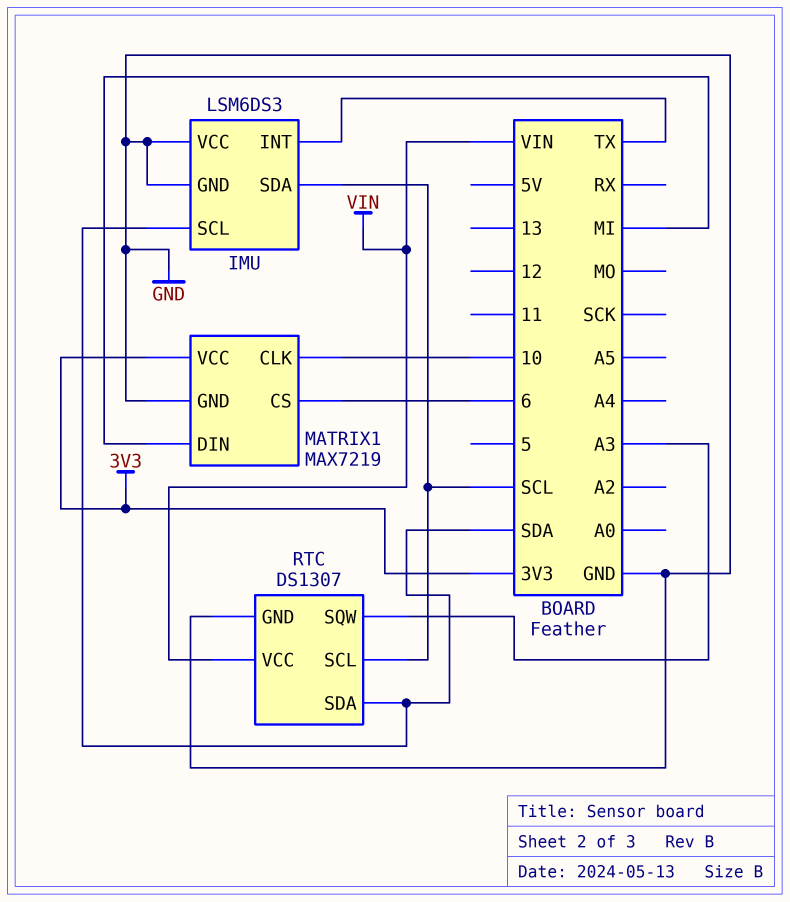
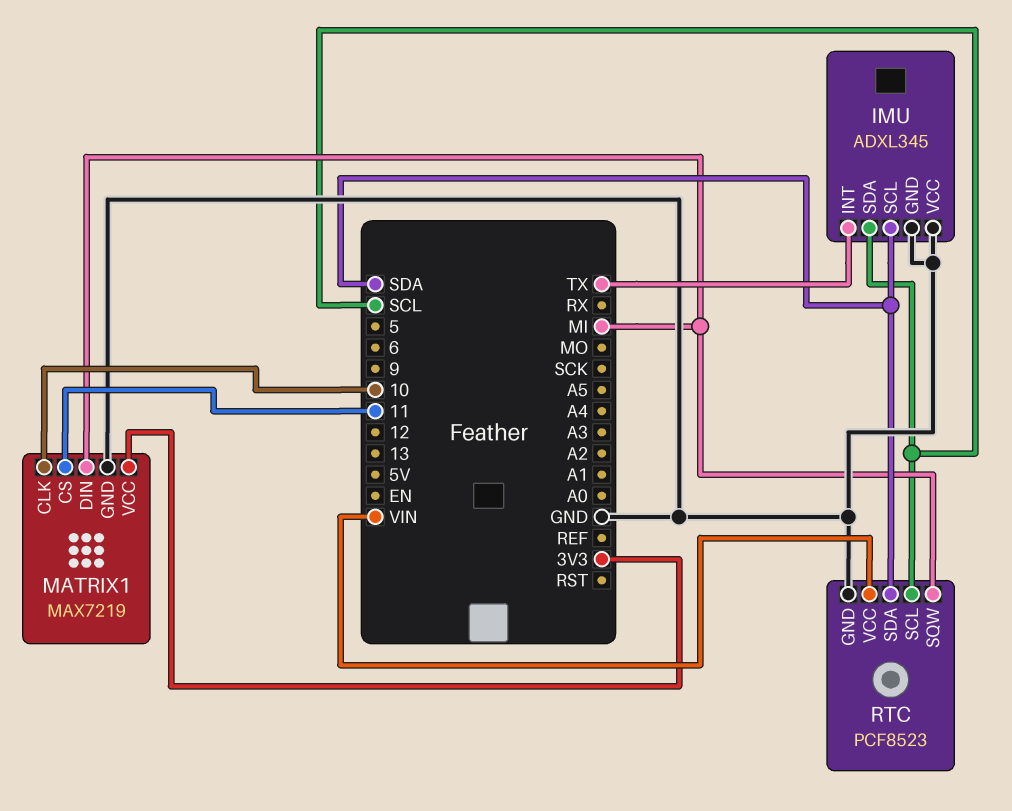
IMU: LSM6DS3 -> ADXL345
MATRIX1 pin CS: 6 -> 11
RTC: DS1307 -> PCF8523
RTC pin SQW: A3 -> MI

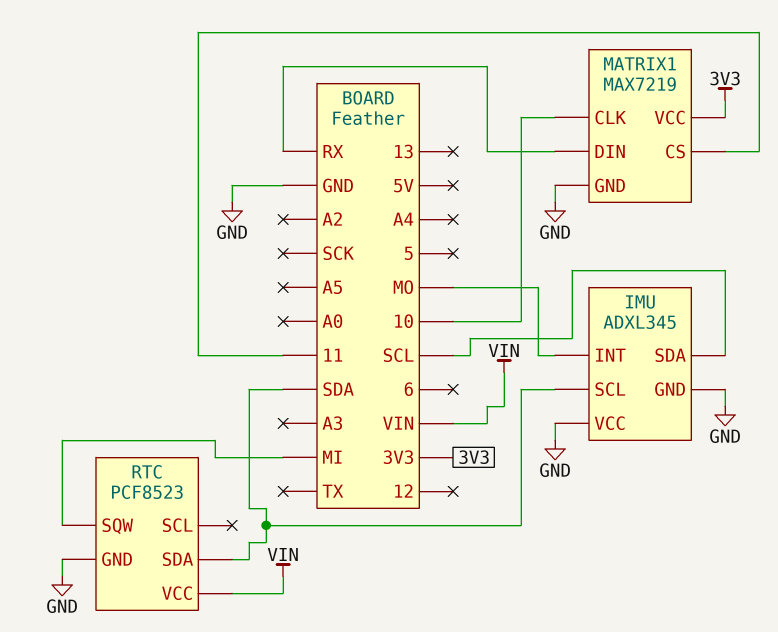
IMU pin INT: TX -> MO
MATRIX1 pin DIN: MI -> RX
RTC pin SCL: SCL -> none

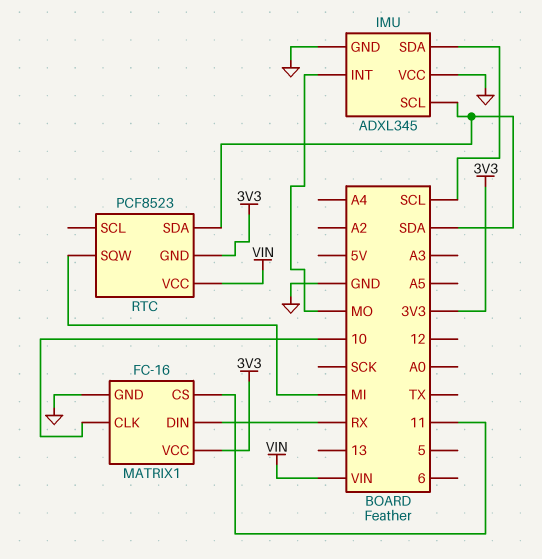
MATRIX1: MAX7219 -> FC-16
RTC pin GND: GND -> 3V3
* * *
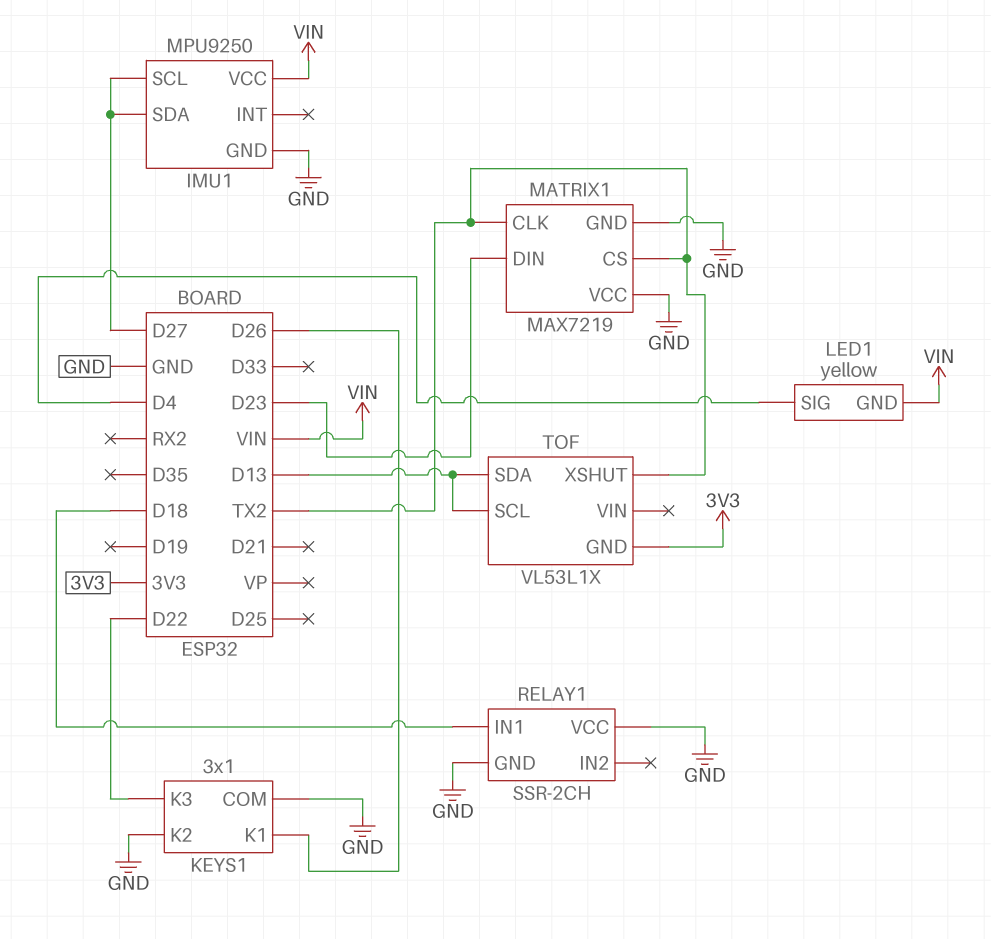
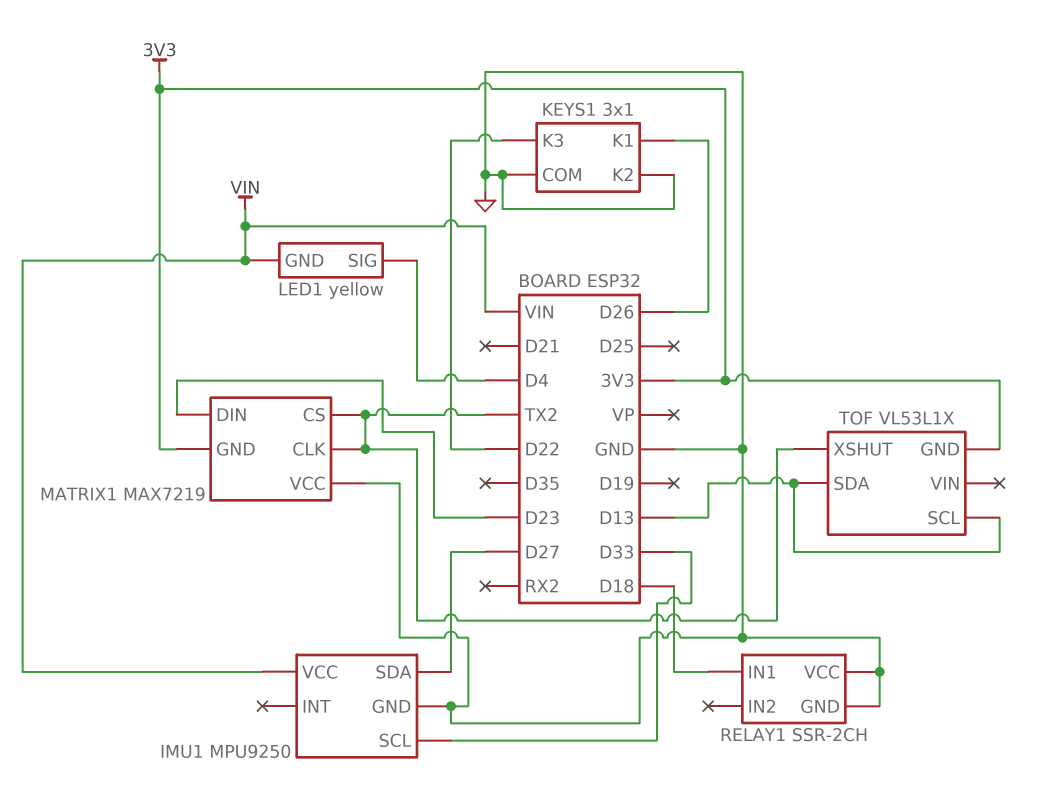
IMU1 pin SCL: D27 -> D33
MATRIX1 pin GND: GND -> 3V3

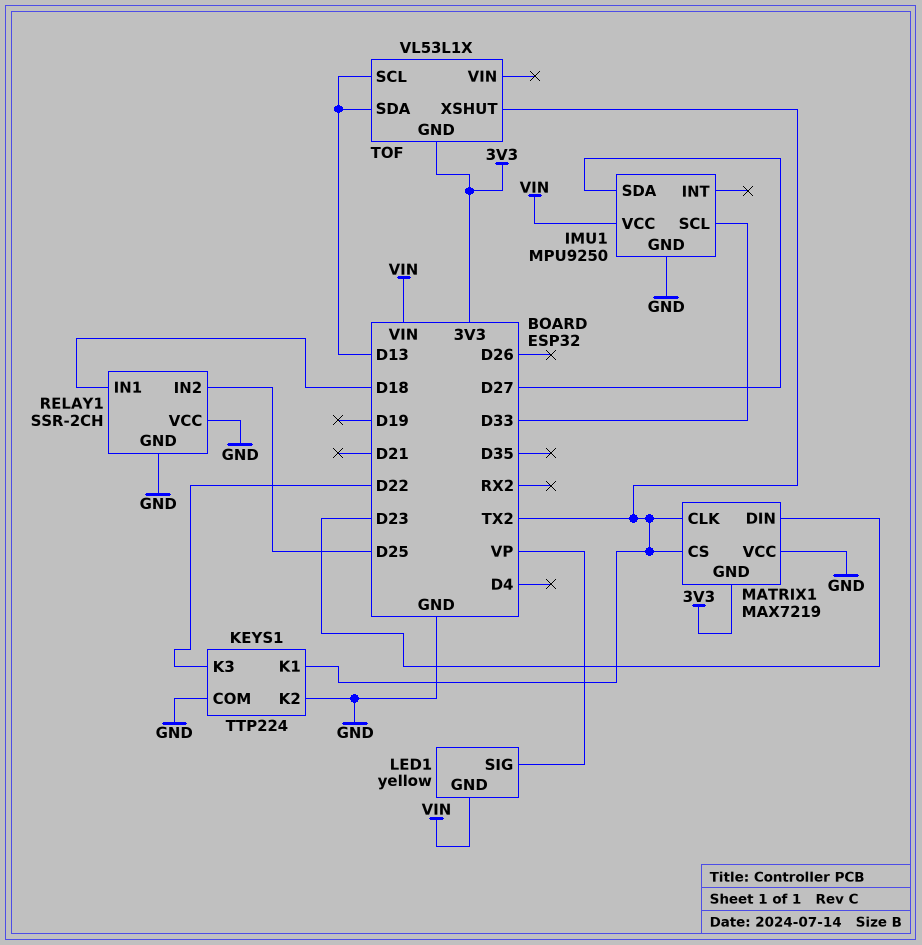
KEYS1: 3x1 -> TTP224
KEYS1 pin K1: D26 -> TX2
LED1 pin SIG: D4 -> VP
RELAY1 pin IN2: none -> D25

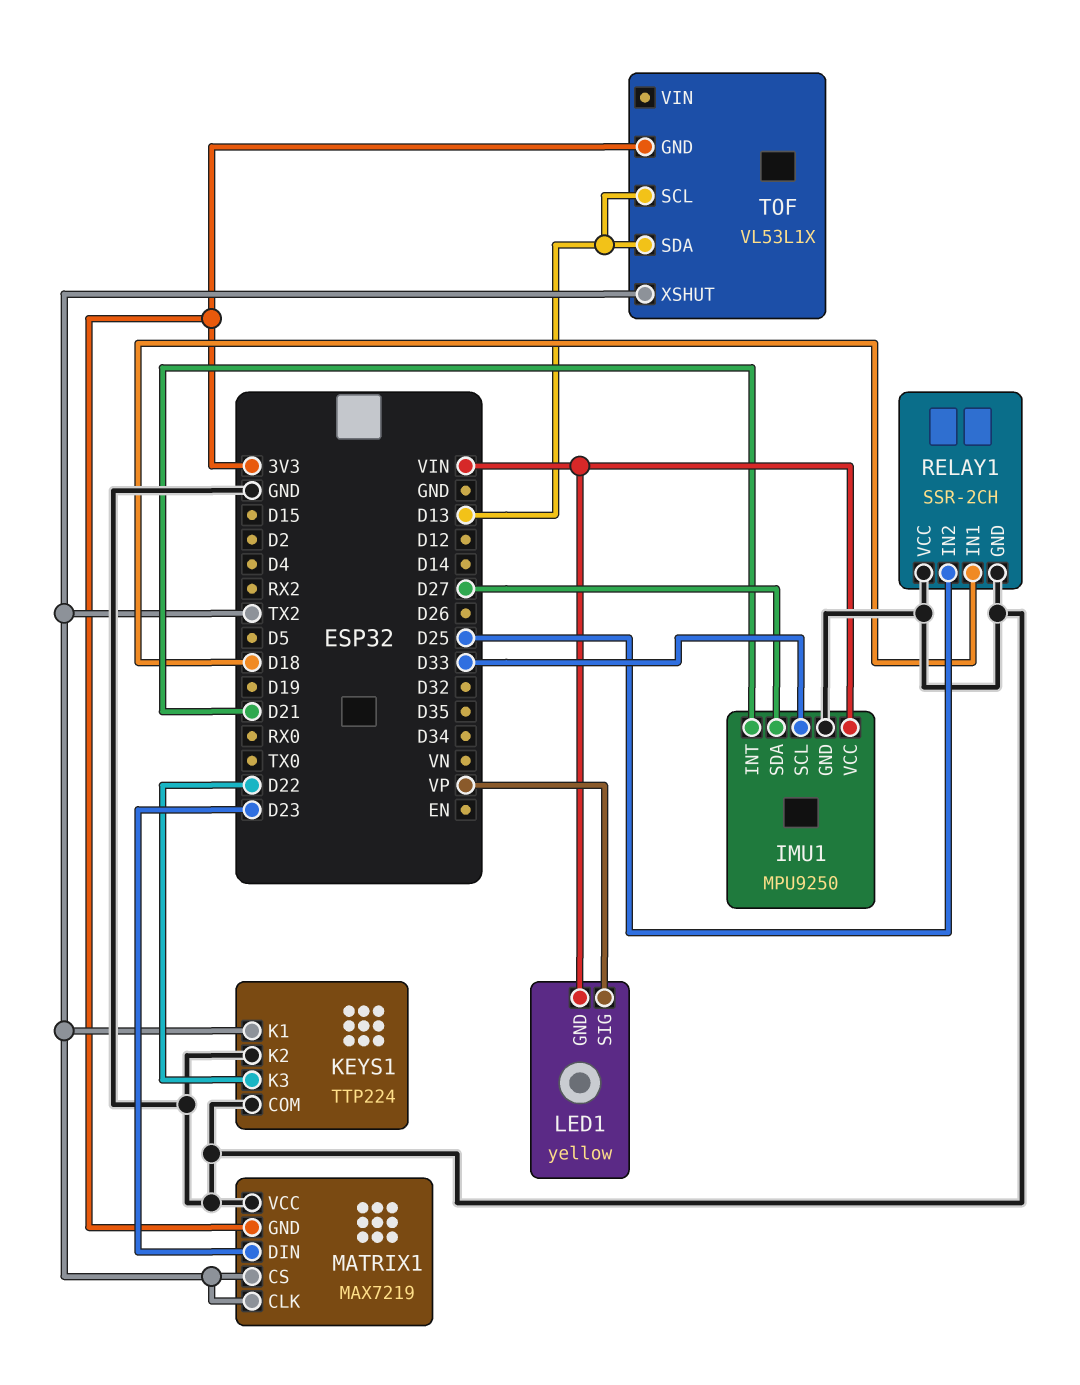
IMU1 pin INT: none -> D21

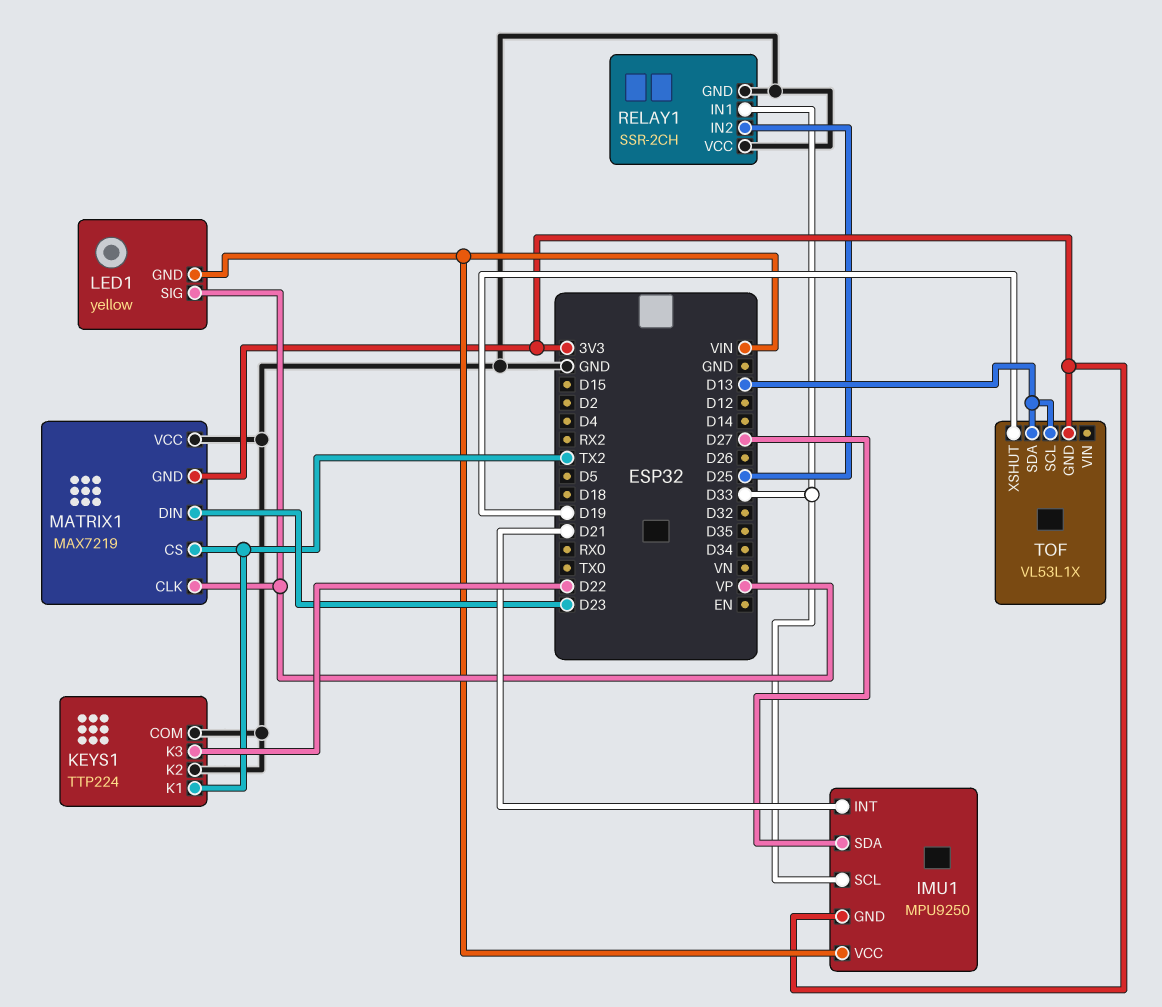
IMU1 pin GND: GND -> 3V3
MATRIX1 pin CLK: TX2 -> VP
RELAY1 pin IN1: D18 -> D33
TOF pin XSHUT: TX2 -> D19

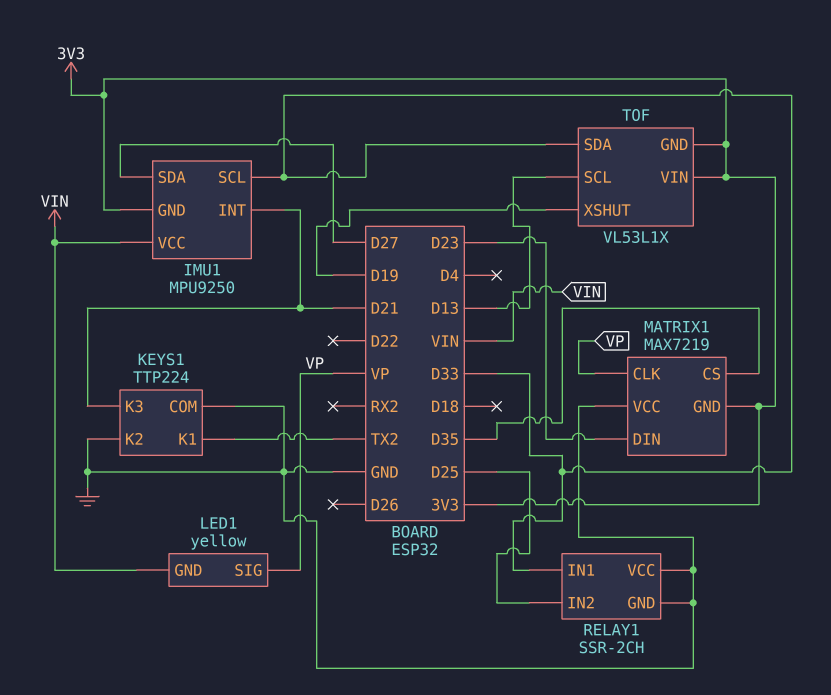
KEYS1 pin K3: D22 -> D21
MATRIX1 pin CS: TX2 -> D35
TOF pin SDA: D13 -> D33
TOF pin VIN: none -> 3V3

_WHAT YOU HAVE TO DO_.
Leaving pictures out, output the lines of the data above from the one with "KEYS1 pin K1: D26 -> TX2" through the one with "TOF pin VIN: none -> 3V3", word for word.

_WRITTEN ANSWER_.
KEYS1 pin K1: D26 -> TX2
LED1 pin SIG: D4 -> VP
RELAY1 pin IN2: none -> D25

IMU1 pin INT: none -> D21

IMU1 pin GND: GND -> 3V3
MATRIX1 pin CLK: TX2 -> VP
RELAY1 pin IN1: D18 -> D33
TOF pin XSHUT: TX2 -> D19

KEYS1 pin K3: D22 -> D21
MATRIX1 pin CS: TX2 -> D35
TOF pin SDA: D13 -> D33
TOF pin VIN: none -> 3V3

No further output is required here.